Revision comparison data:
....

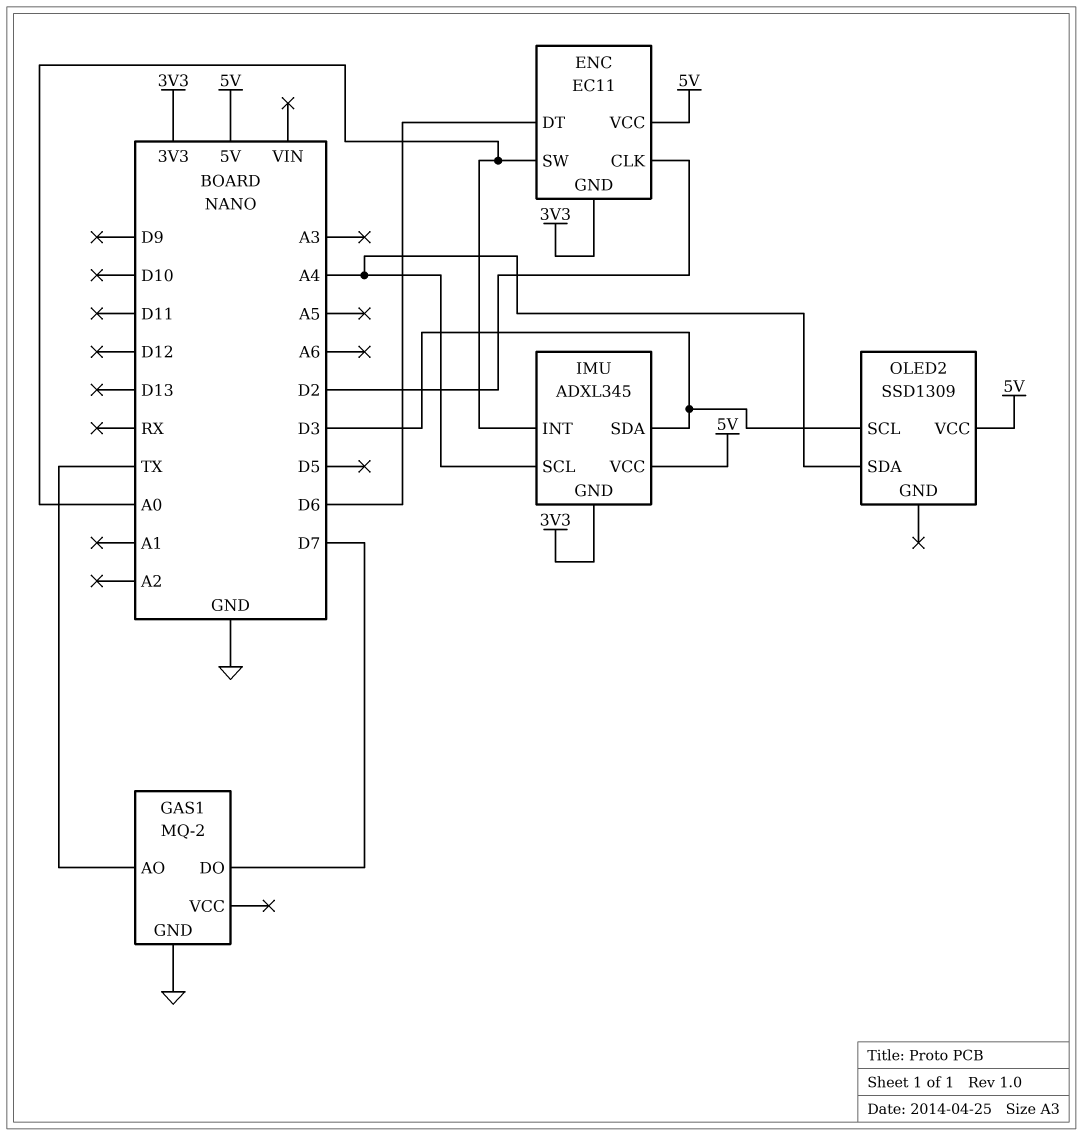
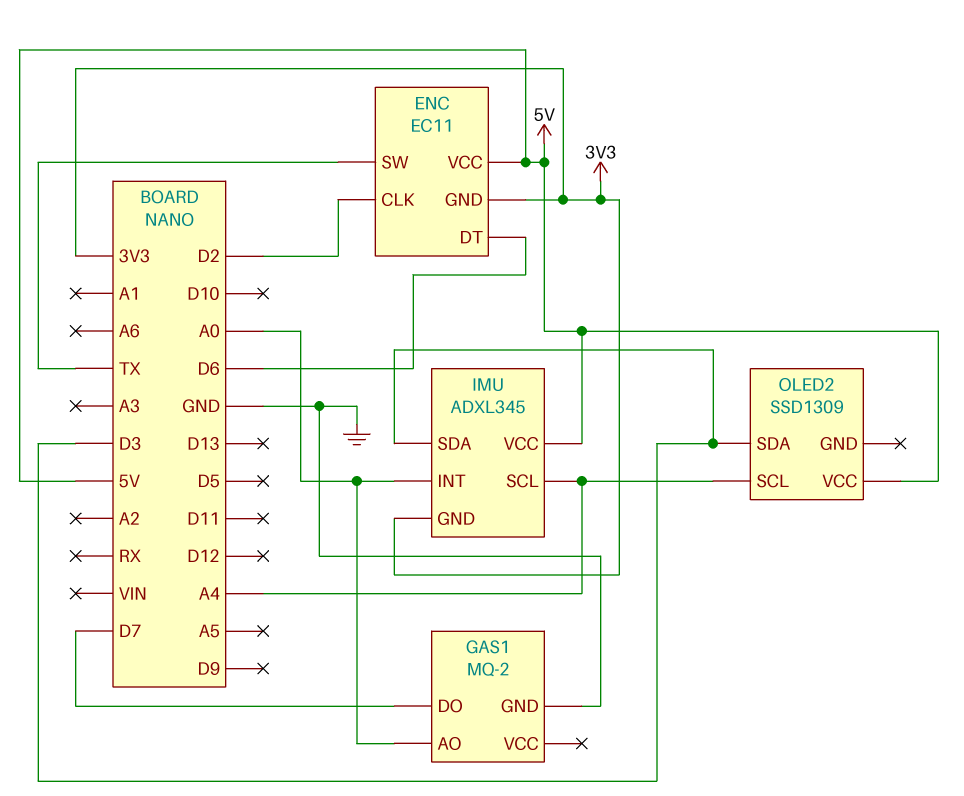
ENC pin SW: A0 -> TX
GAS1 pin AO: TX -> A0
OLED2 pin SCL: D3 -> A4
OLED2 pin SDA: A4 -> D3

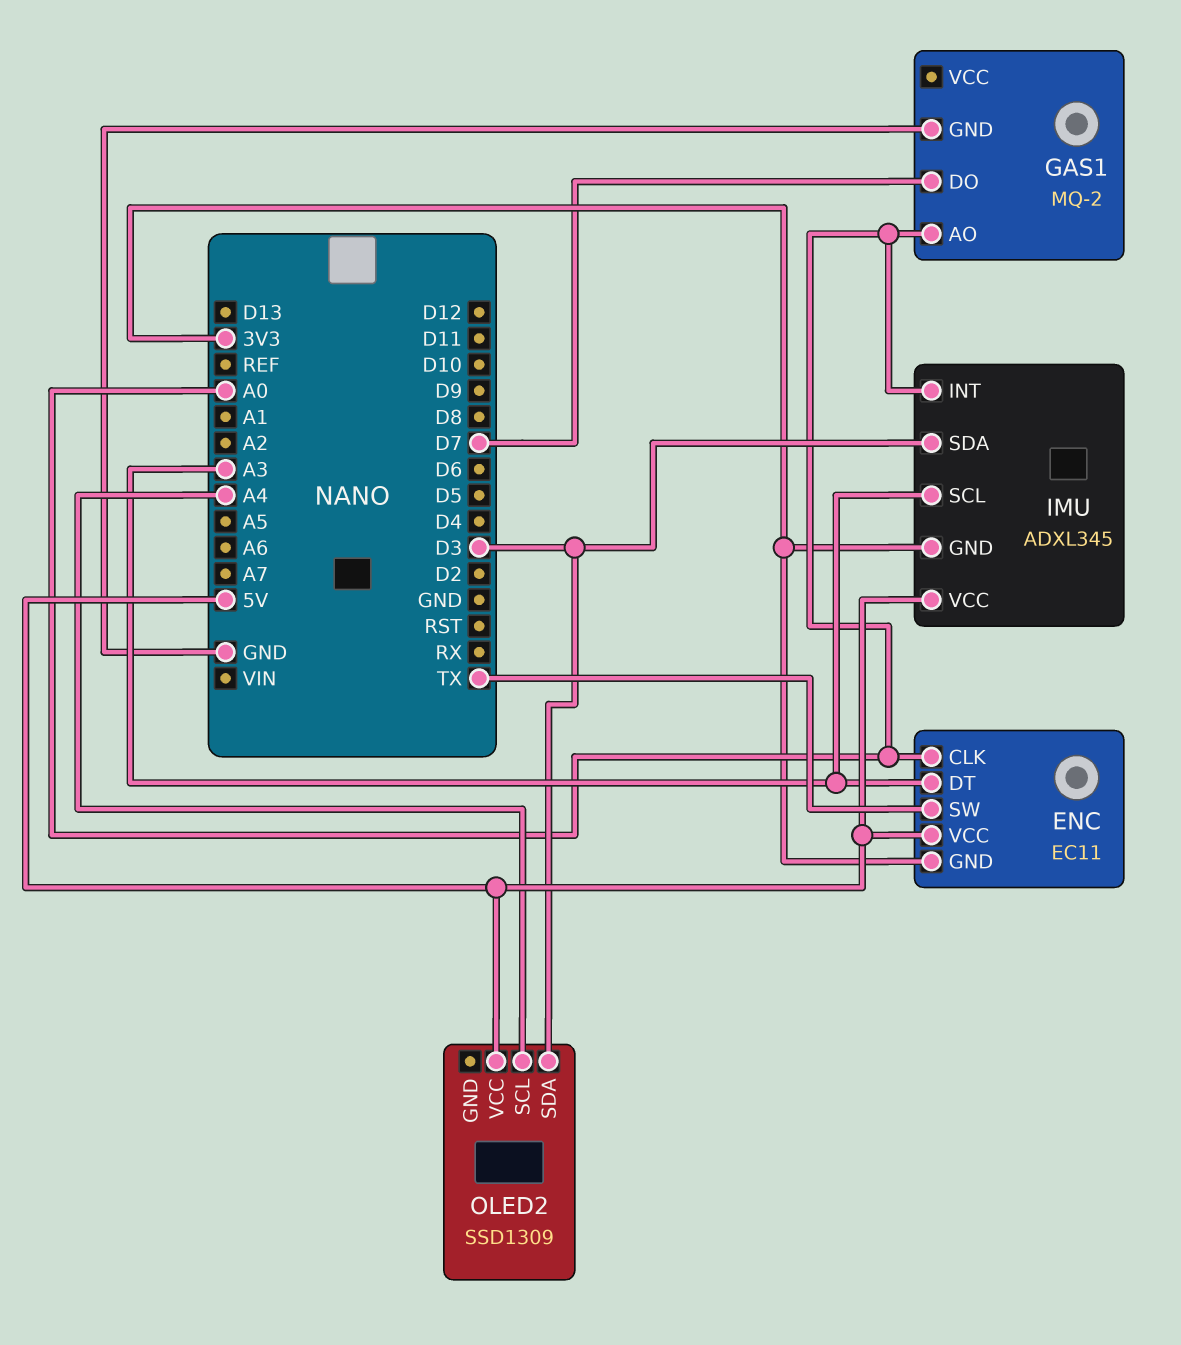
ENC pin CLK: D2 -> A0
ENC pin DT: D6 -> A3
IMU pin SCL: A4 -> A3

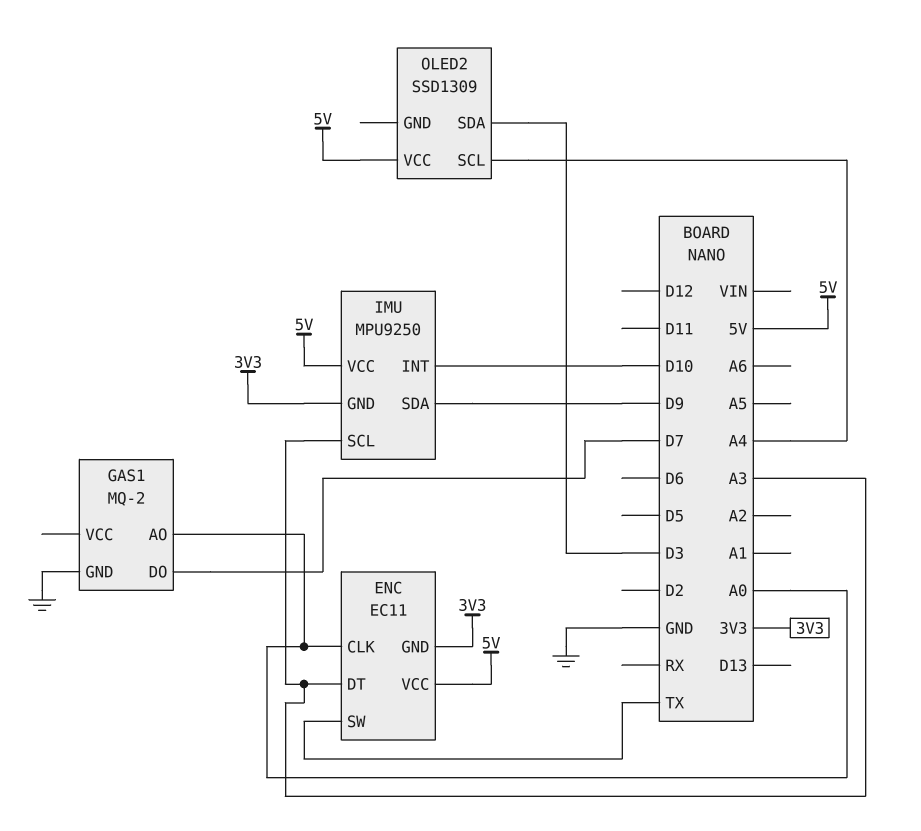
IMU: ADXL345 -> MPU9250
IMU pin INT: A0 -> D10
IMU pin SDA: D3 -> D9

....

> _About this exercise_: Apart from the pictures, every line above must be printed exactly.

> _The answer_:
ENC pin SW: A0 -> TX
GAS1 pin AO: TX -> A0
OLED2 pin SCL: D3 -> A4
OLED2 pin SDA: A4 -> D3

ENC pin CLK: D2 -> A0
ENC pin DT: D6 -> A3
IMU pin SCL: A4 -> A3

IMU: ADXL345 -> MPU9250
IMU pin INT: A0 -> D10
IMU pin SDA: D3 -> D9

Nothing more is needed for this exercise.